- [YOUR OBJECTIVE] Reproduce the lines of the records that begin with the line containing "pink square: moved 3 px left, 1 px up" and end with the line containing "green square: moved 6 px right, 12", with both of those lines included. Leave the pictures out of your copy.

- [DATA SECTION]

▼▼▼

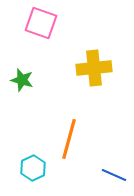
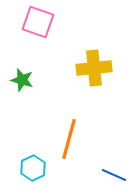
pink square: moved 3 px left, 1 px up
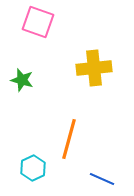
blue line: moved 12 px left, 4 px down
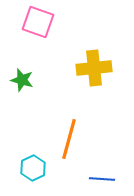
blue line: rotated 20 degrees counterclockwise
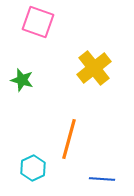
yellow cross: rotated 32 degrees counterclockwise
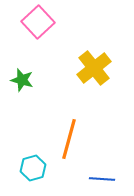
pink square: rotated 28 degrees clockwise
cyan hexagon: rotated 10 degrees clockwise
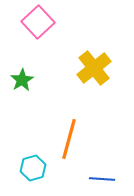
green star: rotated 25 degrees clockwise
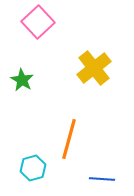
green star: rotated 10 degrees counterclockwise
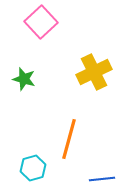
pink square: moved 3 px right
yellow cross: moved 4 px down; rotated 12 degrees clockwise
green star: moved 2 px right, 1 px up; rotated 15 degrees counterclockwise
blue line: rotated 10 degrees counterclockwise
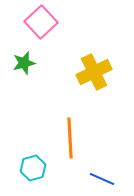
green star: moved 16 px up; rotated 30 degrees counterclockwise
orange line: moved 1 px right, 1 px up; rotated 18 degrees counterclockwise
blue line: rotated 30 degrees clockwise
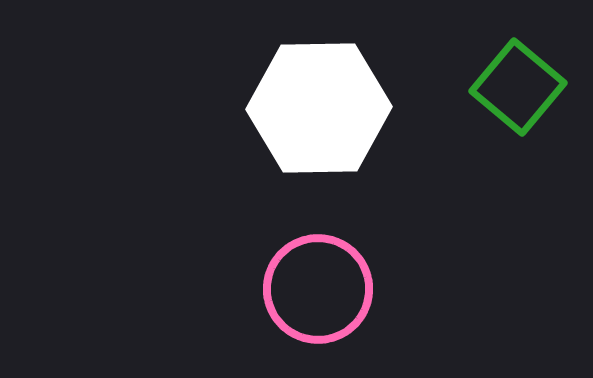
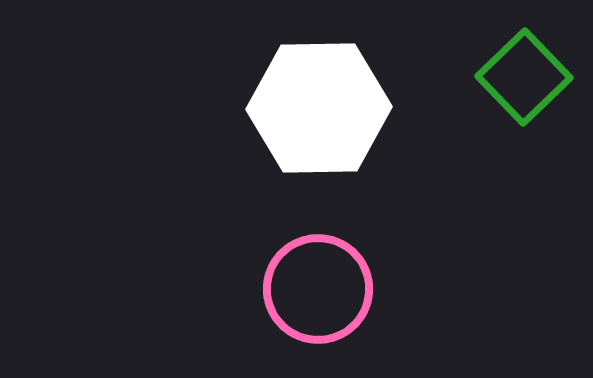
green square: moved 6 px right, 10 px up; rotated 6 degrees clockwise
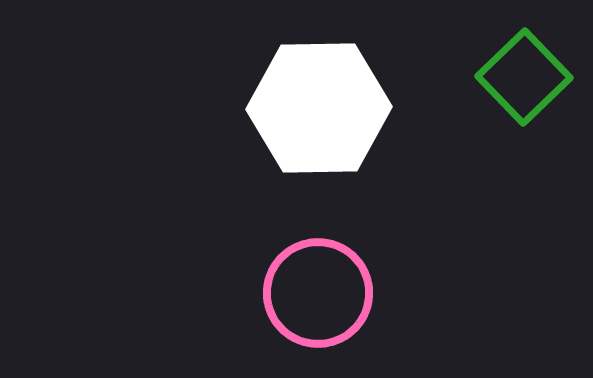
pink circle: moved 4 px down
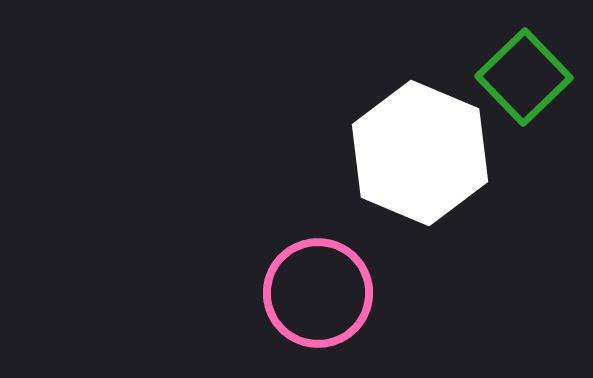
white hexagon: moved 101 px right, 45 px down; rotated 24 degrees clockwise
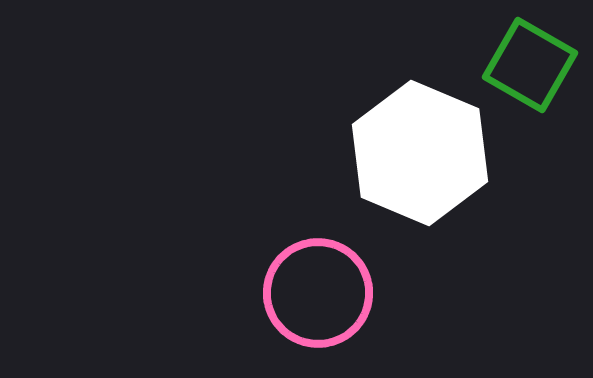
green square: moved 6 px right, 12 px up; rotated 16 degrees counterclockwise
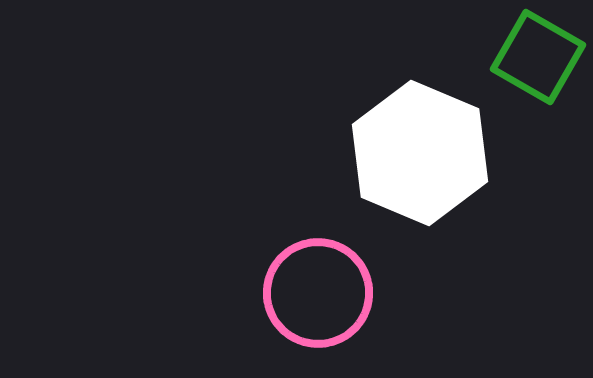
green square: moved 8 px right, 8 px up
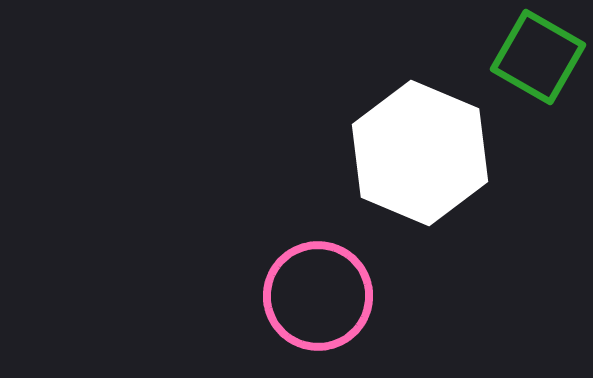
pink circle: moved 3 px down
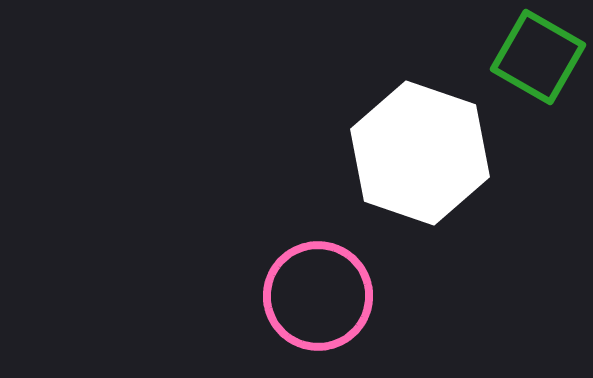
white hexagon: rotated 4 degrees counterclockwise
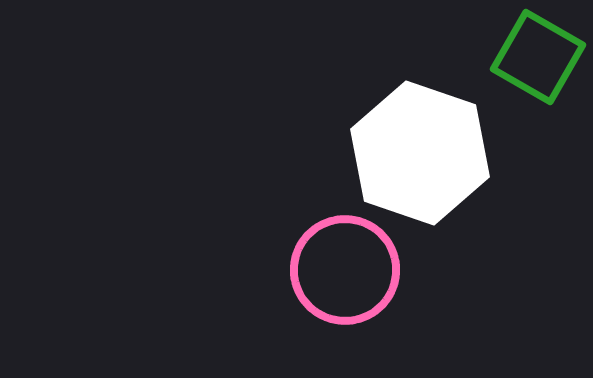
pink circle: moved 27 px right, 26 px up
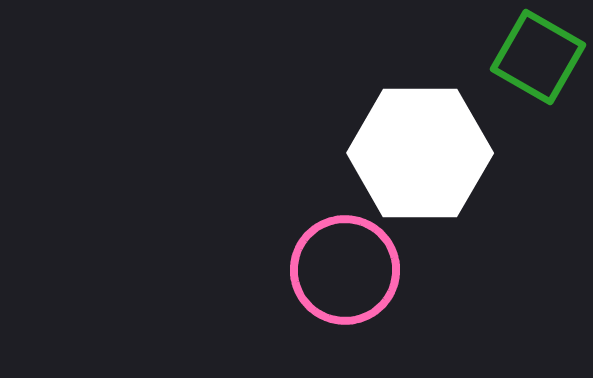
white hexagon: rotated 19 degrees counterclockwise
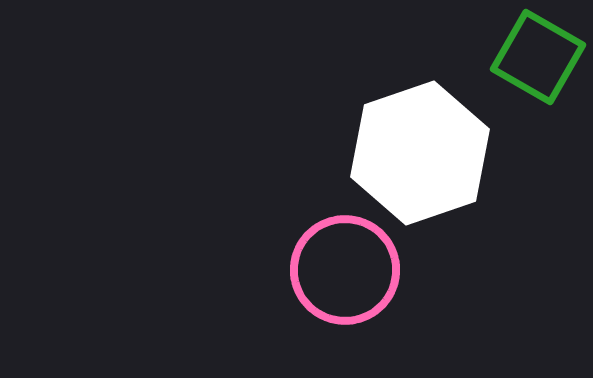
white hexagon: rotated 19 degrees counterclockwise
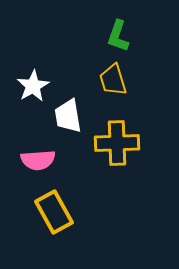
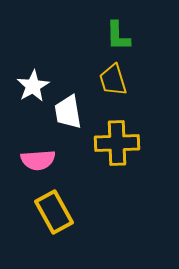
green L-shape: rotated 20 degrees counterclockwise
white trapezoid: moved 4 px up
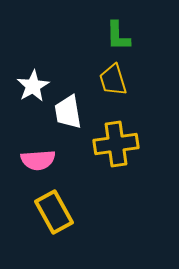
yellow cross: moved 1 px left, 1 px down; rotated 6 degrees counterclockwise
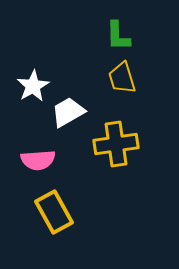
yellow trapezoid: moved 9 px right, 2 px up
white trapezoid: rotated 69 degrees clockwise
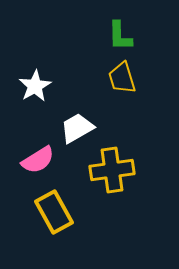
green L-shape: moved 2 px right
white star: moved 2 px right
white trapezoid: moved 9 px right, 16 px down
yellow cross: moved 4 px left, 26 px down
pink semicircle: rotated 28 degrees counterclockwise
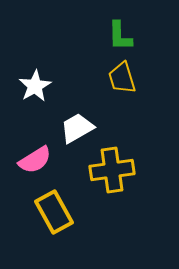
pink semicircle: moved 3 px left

▲▲▲
▼▼▼

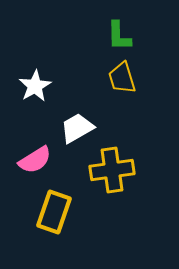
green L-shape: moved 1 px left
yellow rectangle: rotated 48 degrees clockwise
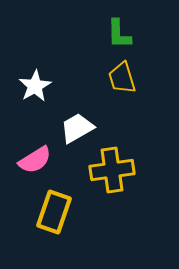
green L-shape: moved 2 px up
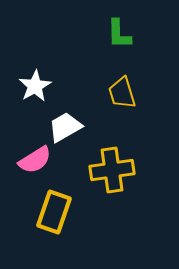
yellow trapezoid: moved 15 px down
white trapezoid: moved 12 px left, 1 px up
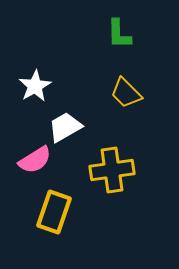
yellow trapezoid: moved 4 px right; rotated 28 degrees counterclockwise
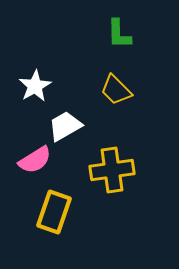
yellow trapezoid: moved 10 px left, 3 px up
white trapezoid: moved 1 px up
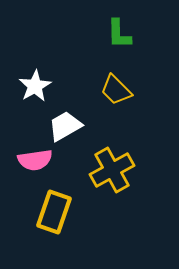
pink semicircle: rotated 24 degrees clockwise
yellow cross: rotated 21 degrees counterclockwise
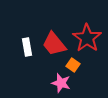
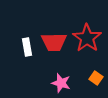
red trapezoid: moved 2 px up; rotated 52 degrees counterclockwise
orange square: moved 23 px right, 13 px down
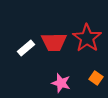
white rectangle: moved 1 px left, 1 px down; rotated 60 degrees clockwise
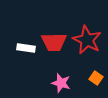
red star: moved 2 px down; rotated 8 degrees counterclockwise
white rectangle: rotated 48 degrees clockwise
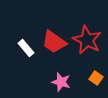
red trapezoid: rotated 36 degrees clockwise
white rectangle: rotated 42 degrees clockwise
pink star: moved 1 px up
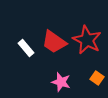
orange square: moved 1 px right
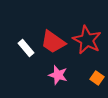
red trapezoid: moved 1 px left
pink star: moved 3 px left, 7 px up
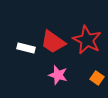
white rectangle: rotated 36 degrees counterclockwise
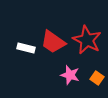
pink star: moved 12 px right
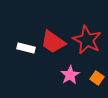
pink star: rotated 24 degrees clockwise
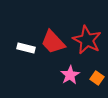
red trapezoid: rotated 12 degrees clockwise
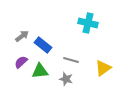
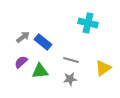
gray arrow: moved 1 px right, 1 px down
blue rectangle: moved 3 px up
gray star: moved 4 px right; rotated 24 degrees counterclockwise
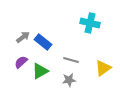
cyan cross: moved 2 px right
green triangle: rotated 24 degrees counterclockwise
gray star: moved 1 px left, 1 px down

▲▲▲
▼▼▼

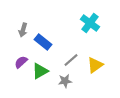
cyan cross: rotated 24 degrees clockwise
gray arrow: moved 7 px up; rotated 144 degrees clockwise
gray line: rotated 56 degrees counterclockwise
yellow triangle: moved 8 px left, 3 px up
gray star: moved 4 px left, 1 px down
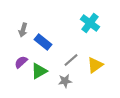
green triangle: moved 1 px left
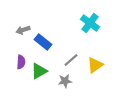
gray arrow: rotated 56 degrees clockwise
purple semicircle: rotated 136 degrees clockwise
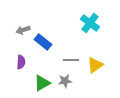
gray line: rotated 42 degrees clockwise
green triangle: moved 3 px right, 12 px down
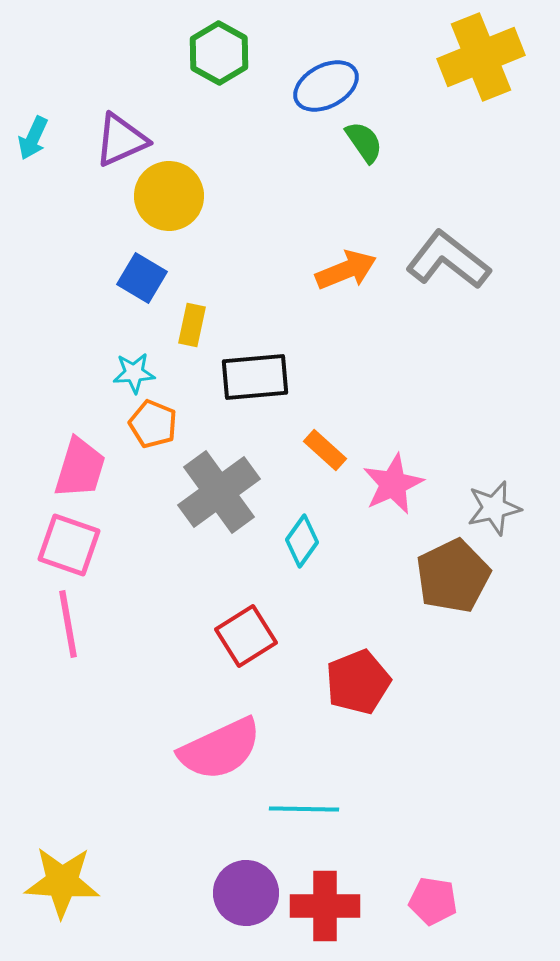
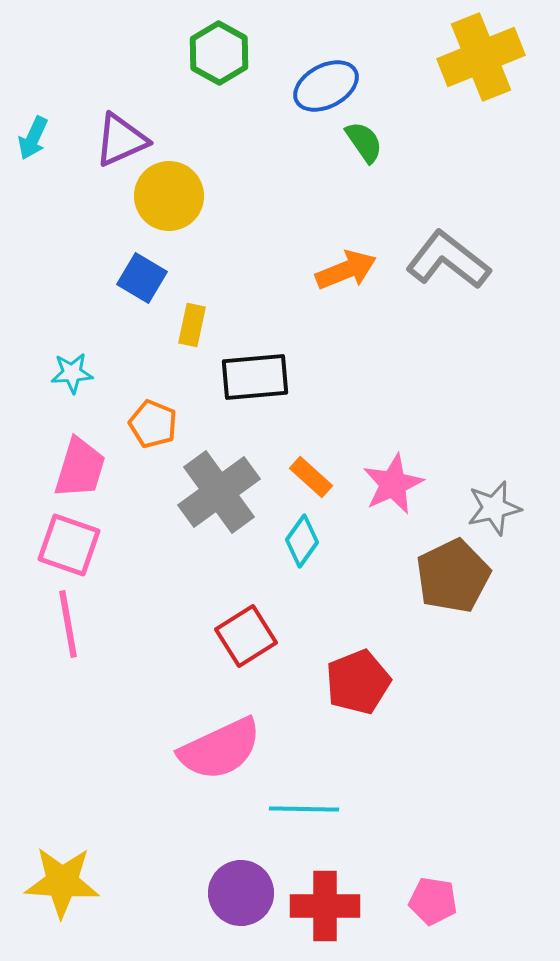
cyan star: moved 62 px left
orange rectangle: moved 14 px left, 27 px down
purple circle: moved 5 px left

▲▲▲

- [THE REPLY]
pink square: moved 3 px left, 1 px up
blue line: moved 12 px left, 4 px down
blue line: rotated 20 degrees counterclockwise
yellow cross: rotated 32 degrees counterclockwise
pink square: rotated 28 degrees clockwise
cyan hexagon: rotated 10 degrees clockwise
green star: rotated 25 degrees clockwise
green star: rotated 10 degrees counterclockwise
pink square: moved 3 px right
yellow cross: moved 4 px down; rotated 12 degrees clockwise
green star: moved 2 px right, 1 px up; rotated 15 degrees counterclockwise
blue line: rotated 10 degrees counterclockwise
green star: moved 16 px up; rotated 30 degrees counterclockwise
orange line: moved 1 px right, 1 px up; rotated 18 degrees counterclockwise
blue line: rotated 30 degrees clockwise
green square: moved 6 px right, 10 px up; rotated 6 degrees clockwise
pink circle: moved 4 px down
white hexagon: moved 101 px right, 45 px down; rotated 24 degrees clockwise
green square: moved 6 px right, 12 px up; rotated 16 degrees counterclockwise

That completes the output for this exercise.